Colored item counts:

★ ★ ★ ★ ★

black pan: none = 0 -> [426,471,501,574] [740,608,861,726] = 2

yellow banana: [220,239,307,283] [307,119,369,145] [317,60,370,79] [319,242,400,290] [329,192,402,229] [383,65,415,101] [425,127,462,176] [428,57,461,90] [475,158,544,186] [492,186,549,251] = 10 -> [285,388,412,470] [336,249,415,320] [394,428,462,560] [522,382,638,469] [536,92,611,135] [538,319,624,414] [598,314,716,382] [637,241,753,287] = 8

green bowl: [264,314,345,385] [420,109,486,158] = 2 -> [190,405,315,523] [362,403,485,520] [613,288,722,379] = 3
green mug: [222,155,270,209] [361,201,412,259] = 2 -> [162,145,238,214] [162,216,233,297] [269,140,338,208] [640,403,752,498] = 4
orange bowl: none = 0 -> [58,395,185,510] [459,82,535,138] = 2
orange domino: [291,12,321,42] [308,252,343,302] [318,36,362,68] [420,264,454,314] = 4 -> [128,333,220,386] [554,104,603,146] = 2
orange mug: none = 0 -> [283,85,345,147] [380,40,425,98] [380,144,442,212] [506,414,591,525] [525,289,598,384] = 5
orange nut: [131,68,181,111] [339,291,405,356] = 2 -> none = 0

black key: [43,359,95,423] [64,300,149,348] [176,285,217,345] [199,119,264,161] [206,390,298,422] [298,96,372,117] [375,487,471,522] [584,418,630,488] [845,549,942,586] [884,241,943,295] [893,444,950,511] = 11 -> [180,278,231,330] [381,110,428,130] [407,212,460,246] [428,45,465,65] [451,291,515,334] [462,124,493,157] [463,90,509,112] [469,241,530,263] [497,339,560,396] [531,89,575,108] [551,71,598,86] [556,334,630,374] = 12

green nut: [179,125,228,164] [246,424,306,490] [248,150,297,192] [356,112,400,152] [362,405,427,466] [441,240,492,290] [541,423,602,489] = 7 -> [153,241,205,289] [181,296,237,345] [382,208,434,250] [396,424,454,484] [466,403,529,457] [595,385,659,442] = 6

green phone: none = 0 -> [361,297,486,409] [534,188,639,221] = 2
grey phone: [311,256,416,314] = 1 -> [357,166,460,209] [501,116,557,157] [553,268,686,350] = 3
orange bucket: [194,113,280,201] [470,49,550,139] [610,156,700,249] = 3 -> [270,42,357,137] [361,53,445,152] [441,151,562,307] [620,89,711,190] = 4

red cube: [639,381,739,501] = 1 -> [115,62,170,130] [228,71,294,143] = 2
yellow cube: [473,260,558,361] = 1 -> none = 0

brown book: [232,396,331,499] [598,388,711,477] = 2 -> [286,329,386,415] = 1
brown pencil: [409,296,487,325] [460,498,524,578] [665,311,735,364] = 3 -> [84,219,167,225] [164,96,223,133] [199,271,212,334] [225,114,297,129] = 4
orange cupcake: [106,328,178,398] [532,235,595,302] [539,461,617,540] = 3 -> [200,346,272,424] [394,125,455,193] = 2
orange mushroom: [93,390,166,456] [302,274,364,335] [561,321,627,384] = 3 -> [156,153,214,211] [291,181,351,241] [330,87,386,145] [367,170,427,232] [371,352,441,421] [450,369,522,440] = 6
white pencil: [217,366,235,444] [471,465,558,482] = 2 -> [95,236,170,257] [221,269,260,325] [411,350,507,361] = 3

★ ★ ★ ★ ★

*ACTIVITY*. Please retype the top of the data exactly, down to and including the line that holds "black key: [43,359,95,423]", and nothing further.

*WRITTEN ANSWER*.
black pan: none = 0 -> [426,471,501,574] [740,608,861,726] = 2

yellow banana: [220,239,307,283] [307,119,369,145] [317,60,370,79] [319,242,400,290] [329,192,402,229] [383,65,415,101] [425,127,462,176] [428,57,461,90] [475,158,544,186] [492,186,549,251] = 10 -> [285,388,412,470] [336,249,415,320] [394,428,462,560] [522,382,638,469] [536,92,611,135] [538,319,624,414] [598,314,716,382] [637,241,753,287] = 8

green bowl: [264,314,345,385] [420,109,486,158] = 2 -> [190,405,315,523] [362,403,485,520] [613,288,722,379] = 3
green mug: [222,155,270,209] [361,201,412,259] = 2 -> [162,145,238,214] [162,216,233,297] [269,140,338,208] [640,403,752,498] = 4
orange bowl: none = 0 -> [58,395,185,510] [459,82,535,138] = 2
orange domino: [291,12,321,42] [308,252,343,302] [318,36,362,68] [420,264,454,314] = 4 -> [128,333,220,386] [554,104,603,146] = 2
orange mug: none = 0 -> [283,85,345,147] [380,40,425,98] [380,144,442,212] [506,414,591,525] [525,289,598,384] = 5
orange nut: [131,68,181,111] [339,291,405,356] = 2 -> none = 0

black key: [43,359,95,423] [64,300,149,348] [176,285,217,345] [199,119,264,161] [206,390,298,422] [298,96,372,117] [375,487,471,522] [584,418,630,488] [845,549,942,586] [884,241,943,295] [893,444,950,511] = 11 -> [180,278,231,330] [381,110,428,130] [407,212,460,246] [428,45,465,65] [451,291,515,334] [462,124,493,157] [463,90,509,112] [469,241,530,263] [497,339,560,396] [531,89,575,108] [551,71,598,86] [556,334,630,374] = 12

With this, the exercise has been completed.